- Work order: Every line in the records below that holds "right" must be identified and copied.

- Records to process:
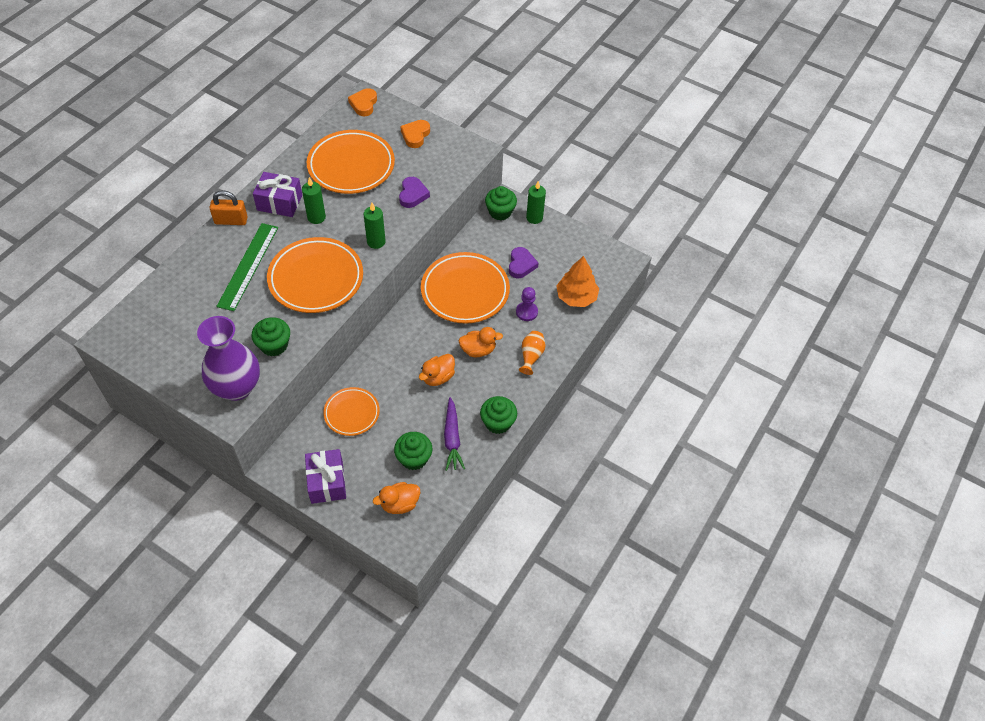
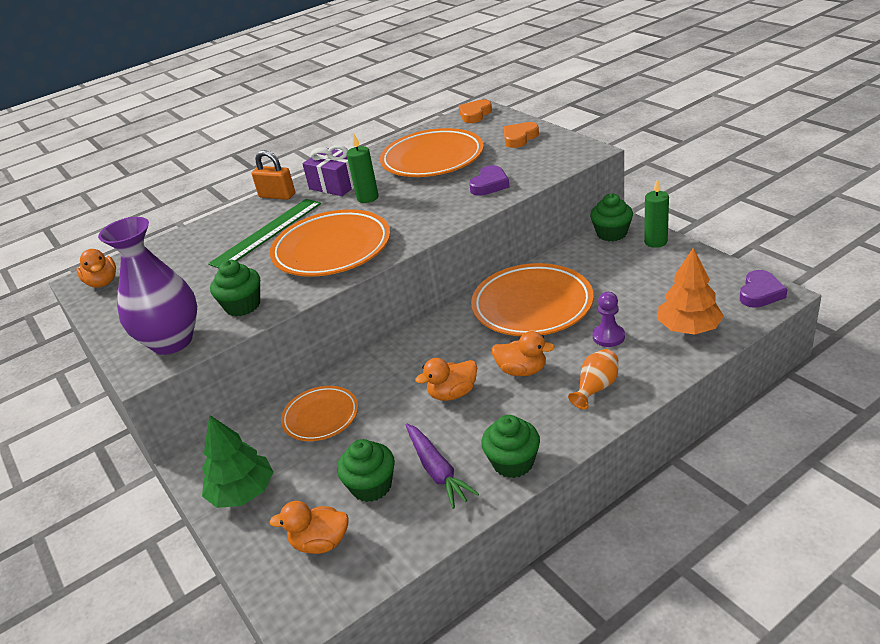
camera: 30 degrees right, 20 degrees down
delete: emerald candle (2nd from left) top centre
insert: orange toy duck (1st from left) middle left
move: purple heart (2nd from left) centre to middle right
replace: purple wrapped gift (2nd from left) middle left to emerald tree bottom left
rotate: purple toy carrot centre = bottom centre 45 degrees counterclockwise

- Output of the task:
camera: 30 degrees right, 20 degrees down
move: purple heart (2nd from left) centre to middle right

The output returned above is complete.